Your goal: First find the line with "none -> lime brick C13 level 1" in the entries below, then set down exactly every line through the line with "none -> brown plate B1:B4 level 2", that line included.

Information provided:
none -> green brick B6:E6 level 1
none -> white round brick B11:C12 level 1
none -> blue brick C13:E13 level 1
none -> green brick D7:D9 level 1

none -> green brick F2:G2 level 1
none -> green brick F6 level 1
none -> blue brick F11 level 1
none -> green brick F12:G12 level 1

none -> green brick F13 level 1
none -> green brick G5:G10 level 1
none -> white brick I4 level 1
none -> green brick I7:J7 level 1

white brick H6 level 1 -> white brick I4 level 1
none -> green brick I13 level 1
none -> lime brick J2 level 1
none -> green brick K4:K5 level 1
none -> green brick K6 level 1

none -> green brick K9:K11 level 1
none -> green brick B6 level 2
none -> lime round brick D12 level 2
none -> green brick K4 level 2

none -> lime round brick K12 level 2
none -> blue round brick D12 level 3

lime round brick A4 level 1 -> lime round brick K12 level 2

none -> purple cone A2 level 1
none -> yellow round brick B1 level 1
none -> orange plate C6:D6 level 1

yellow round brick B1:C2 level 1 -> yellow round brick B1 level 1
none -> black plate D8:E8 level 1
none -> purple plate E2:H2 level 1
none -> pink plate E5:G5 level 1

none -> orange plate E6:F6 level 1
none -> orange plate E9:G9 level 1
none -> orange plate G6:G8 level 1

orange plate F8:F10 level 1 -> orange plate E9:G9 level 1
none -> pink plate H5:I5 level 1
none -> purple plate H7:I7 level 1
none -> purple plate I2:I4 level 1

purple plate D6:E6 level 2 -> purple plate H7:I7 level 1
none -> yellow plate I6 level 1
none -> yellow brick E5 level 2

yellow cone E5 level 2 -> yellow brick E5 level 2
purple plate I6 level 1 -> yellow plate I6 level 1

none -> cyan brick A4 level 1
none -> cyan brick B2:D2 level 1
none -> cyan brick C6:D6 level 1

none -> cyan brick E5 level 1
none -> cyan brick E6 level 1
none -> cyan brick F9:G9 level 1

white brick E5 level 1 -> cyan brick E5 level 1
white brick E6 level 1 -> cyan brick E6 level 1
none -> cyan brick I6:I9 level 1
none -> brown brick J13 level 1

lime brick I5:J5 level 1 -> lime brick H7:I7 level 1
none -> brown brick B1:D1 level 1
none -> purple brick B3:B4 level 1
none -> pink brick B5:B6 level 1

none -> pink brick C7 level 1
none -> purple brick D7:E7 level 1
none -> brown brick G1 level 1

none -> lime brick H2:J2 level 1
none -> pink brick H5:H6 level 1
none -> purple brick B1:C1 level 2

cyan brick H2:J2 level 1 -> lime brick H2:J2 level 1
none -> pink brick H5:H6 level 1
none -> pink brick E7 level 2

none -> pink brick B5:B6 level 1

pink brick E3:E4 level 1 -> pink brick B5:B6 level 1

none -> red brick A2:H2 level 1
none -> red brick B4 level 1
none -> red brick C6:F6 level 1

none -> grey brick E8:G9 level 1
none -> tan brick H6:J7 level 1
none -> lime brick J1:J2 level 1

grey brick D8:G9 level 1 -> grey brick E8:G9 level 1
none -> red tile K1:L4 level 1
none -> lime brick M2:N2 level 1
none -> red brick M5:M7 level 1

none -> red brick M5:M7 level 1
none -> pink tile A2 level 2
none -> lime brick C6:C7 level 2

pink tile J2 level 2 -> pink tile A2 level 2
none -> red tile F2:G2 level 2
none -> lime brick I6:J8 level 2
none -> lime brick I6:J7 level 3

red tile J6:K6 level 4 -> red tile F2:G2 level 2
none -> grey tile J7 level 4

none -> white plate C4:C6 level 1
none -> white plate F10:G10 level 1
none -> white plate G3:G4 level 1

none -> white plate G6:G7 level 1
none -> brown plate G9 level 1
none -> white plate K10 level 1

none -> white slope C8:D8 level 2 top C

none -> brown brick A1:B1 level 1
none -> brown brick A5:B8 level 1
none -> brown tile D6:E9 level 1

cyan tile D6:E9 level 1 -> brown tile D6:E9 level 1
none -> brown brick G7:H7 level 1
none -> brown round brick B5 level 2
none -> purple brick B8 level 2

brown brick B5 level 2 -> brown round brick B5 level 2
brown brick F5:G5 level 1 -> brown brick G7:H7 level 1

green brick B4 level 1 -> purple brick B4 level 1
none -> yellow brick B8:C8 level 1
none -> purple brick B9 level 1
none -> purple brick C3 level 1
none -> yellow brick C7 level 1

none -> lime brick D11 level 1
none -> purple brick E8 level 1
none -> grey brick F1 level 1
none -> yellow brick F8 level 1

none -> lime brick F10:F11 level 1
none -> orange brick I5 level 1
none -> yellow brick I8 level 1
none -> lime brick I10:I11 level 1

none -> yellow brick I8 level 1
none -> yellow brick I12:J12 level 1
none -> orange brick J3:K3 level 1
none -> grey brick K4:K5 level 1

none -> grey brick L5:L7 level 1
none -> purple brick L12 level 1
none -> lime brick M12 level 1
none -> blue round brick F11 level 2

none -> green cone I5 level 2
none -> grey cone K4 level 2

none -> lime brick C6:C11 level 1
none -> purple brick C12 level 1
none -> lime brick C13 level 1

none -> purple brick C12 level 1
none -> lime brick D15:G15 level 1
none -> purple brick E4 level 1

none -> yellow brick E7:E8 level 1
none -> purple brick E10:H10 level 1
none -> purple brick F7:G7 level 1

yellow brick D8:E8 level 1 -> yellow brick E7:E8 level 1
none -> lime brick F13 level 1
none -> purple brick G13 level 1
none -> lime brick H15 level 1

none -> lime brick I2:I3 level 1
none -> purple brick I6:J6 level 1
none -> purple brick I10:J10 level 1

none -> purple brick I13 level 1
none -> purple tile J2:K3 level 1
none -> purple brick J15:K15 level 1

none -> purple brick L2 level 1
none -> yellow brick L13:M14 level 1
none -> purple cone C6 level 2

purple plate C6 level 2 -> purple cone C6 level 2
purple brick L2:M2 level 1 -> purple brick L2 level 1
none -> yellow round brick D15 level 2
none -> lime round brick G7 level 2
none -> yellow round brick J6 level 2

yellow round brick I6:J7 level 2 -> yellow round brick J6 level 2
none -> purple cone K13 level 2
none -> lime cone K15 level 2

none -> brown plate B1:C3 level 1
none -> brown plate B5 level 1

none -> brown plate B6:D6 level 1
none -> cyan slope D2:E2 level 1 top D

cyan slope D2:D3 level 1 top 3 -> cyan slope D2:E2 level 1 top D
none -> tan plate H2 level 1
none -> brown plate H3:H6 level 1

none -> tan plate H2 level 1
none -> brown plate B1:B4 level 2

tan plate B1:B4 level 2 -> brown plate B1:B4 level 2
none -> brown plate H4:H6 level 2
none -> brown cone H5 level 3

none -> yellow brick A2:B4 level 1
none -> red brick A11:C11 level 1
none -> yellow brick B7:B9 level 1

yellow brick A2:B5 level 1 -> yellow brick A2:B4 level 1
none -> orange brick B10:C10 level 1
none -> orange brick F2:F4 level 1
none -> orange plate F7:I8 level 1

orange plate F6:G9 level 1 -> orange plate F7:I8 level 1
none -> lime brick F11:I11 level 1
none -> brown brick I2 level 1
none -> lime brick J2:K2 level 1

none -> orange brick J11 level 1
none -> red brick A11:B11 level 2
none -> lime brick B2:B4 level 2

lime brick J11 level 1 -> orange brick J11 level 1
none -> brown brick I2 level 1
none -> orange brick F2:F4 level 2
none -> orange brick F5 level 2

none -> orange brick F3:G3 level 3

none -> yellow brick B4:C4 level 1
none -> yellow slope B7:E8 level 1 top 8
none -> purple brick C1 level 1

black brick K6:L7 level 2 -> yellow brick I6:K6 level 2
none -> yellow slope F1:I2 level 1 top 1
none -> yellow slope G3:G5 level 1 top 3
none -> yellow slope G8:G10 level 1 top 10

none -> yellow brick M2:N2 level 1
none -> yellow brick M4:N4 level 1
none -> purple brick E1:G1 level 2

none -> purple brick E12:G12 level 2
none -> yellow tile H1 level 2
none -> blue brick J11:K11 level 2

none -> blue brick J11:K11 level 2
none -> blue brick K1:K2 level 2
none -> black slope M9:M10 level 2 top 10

Solution to this exercise:
none -> lime brick C13 level 1

none -> purple brick C12 level 1
none -> lime brick D15:G15 level 1
none -> purple brick E4 level 1

none -> yellow brick E7:E8 level 1
none -> purple brick E10:H10 level 1
none -> purple brick F7:G7 level 1

yellow brick D8:E8 level 1 -> yellow brick E7:E8 level 1
none -> lime brick F13 level 1
none -> purple brick G13 level 1
none -> lime brick H15 level 1

none -> lime brick I2:I3 level 1
none -> purple brick I6:J6 level 1
none -> purple brick I10:J10 level 1

none -> purple brick I13 level 1
none -> purple tile J2:K3 level 1
none -> purple brick J15:K15 level 1

none -> purple brick L2 level 1
none -> yellow brick L13:M14 level 1
none -> purple cone C6 level 2

purple plate C6 level 2 -> purple cone C6 level 2
purple brick L2:M2 level 1 -> purple brick L2 level 1
none -> yellow round brick D15 level 2
none -> lime round brick G7 level 2
none -> yellow round brick J6 level 2

yellow round brick I6:J7 level 2 -> yellow round brick J6 level 2
none -> purple cone K13 level 2
none -> lime cone K15 level 2

none -> brown plate B1:C3 level 1
none -> brown plate B5 level 1

none -> brown plate B6:D6 level 1
none -> cyan slope D2:E2 level 1 top D

cyan slope D2:D3 level 1 top 3 -> cyan slope D2:E2 level 1 top D
none -> tan plate H2 level 1
none -> brown plate H3:H6 level 1

none -> tan plate H2 level 1
none -> brown plate B1:B4 level 2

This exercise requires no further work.